[Collected data entries]
[Start of section]
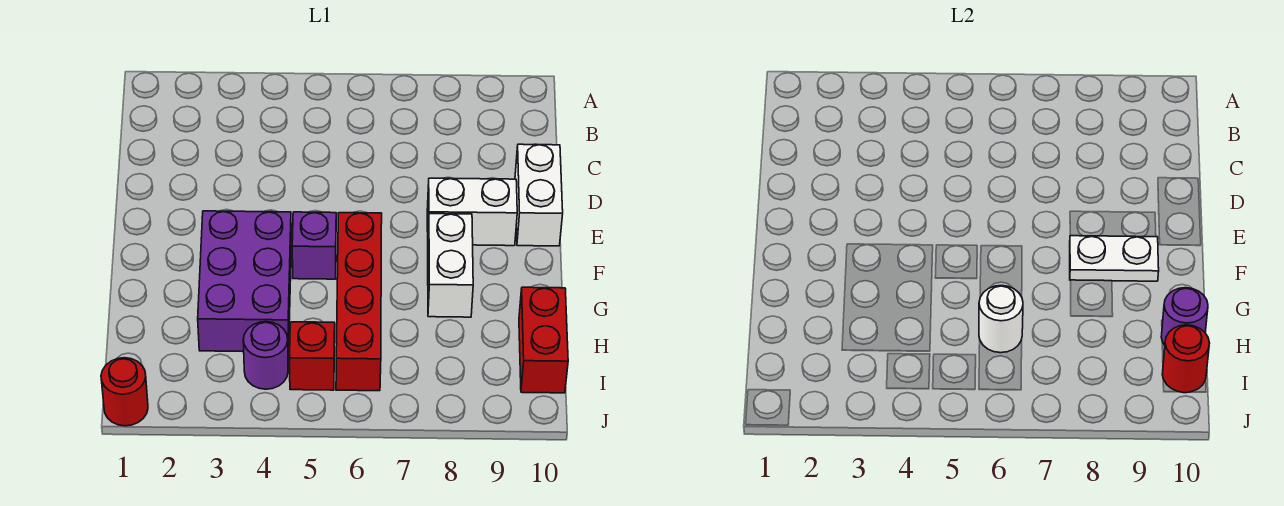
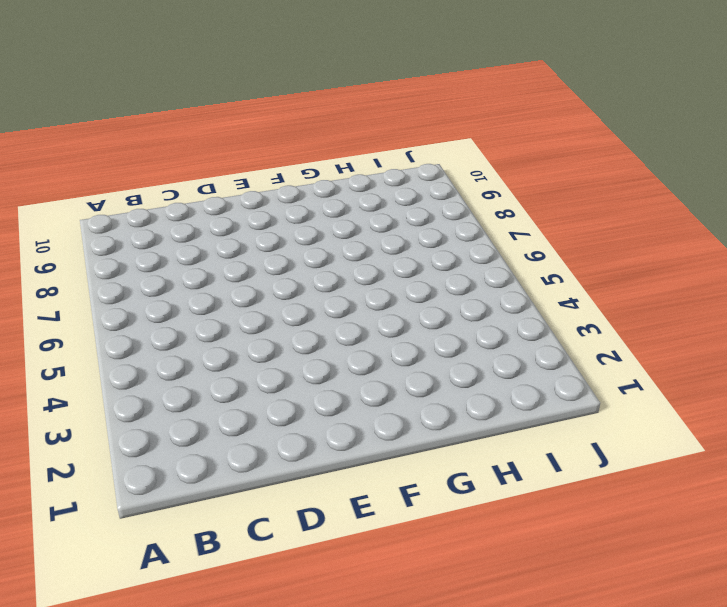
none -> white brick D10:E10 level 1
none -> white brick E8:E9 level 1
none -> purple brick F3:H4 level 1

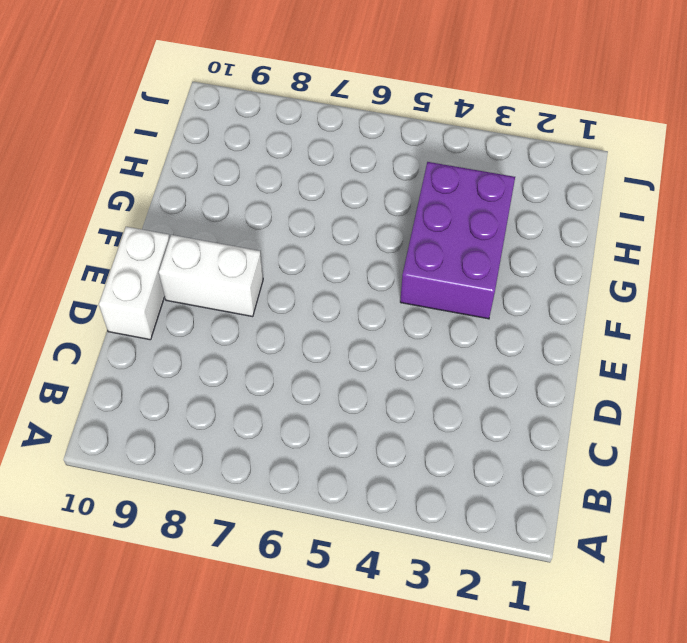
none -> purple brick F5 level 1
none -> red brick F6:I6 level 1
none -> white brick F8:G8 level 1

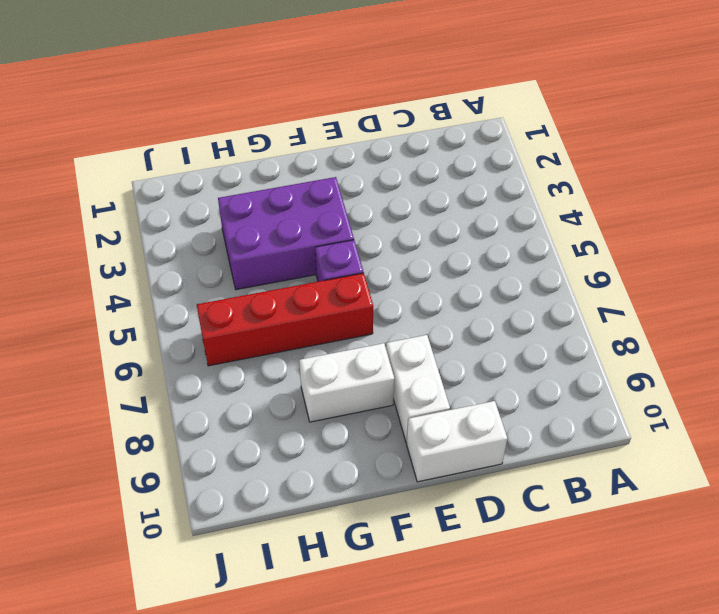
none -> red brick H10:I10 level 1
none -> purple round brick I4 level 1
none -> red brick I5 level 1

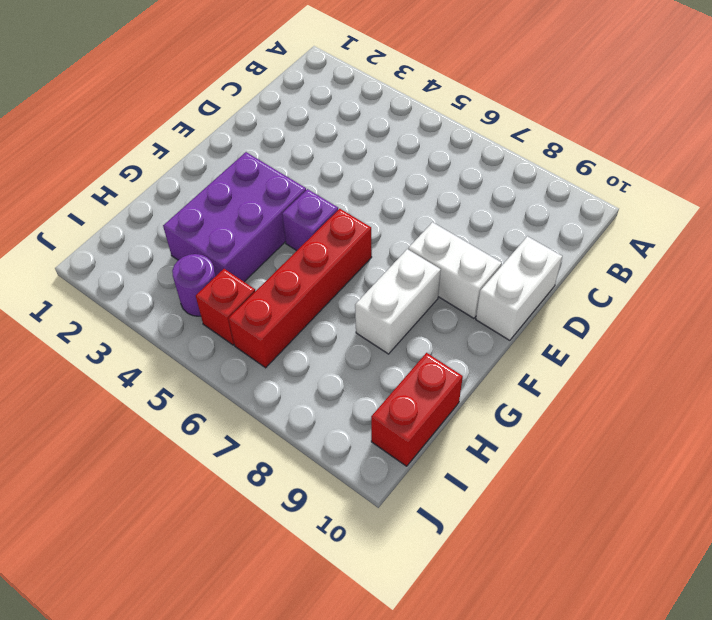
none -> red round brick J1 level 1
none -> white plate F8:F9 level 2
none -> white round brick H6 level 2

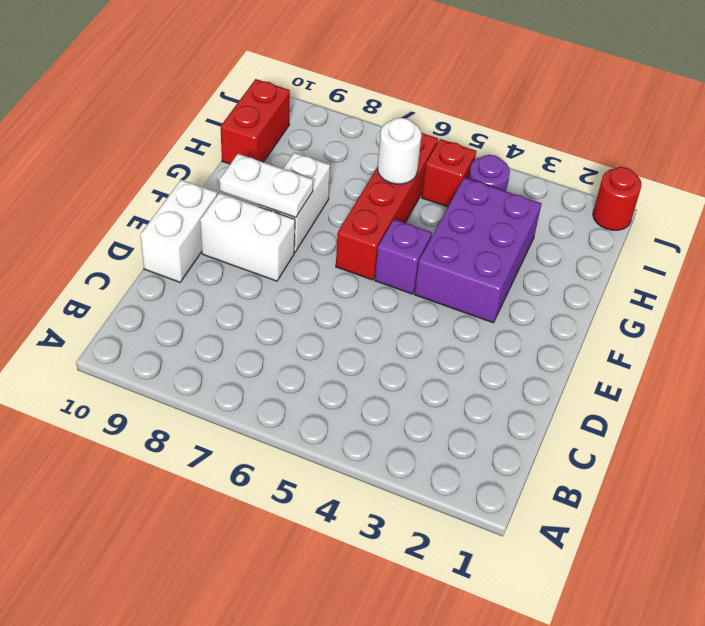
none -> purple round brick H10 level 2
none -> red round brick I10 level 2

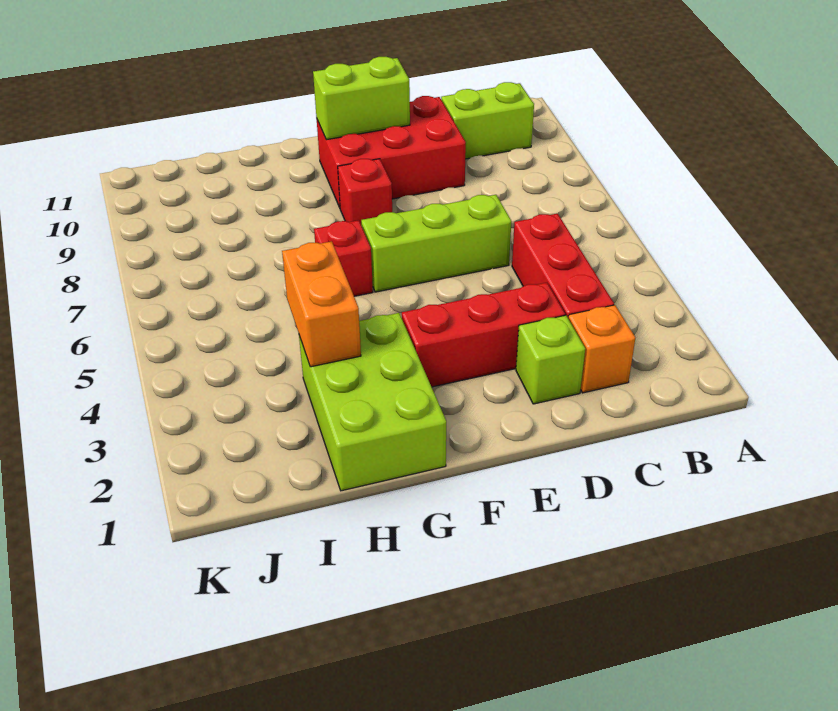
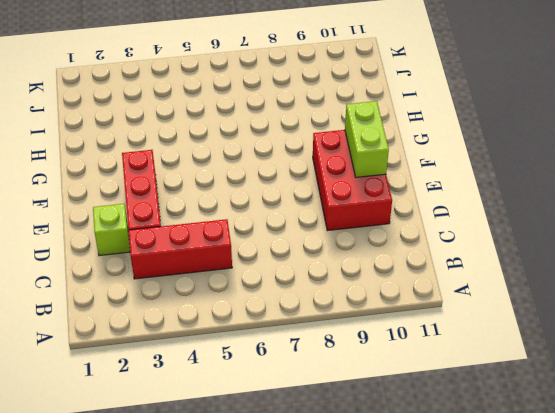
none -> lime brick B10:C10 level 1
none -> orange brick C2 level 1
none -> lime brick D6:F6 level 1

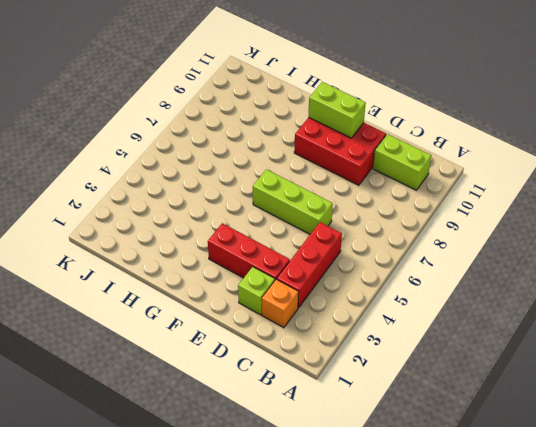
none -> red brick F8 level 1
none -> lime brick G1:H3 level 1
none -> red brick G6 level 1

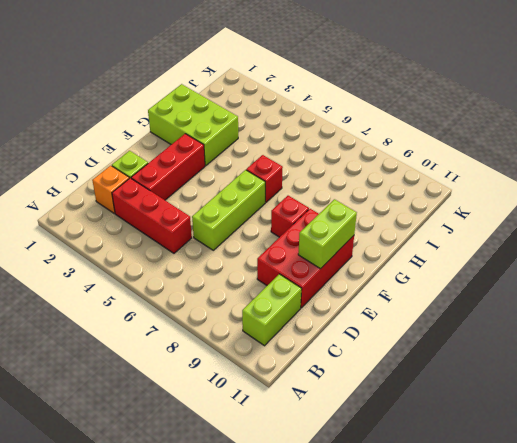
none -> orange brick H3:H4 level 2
[End of section]
**Exercise directions:**
Copy out all of the entries exactly as they stand, with no pictures in your copy.

**Answer to this exercise:**
none -> white brick D10:E10 level 1
none -> white brick E8:E9 level 1
none -> purple brick F3:H4 level 1

none -> purple brick F5 level 1
none -> red brick F6:I6 level 1
none -> white brick F8:G8 level 1

none -> red brick H10:I10 level 1
none -> purple round brick I4 level 1
none -> red brick I5 level 1

none -> red round brick J1 level 1
none -> white plate F8:F9 level 2
none -> white round brick H6 level 2

none -> purple round brick H10 level 2
none -> red round brick I10 level 2

none -> lime brick B10:C10 level 1
none -> orange brick C2 level 1
none -> lime brick D6:F6 level 1

none -> red brick F8 level 1
none -> lime brick G1:H3 level 1
none -> red brick G6 level 1

none -> orange brick H3:H4 level 2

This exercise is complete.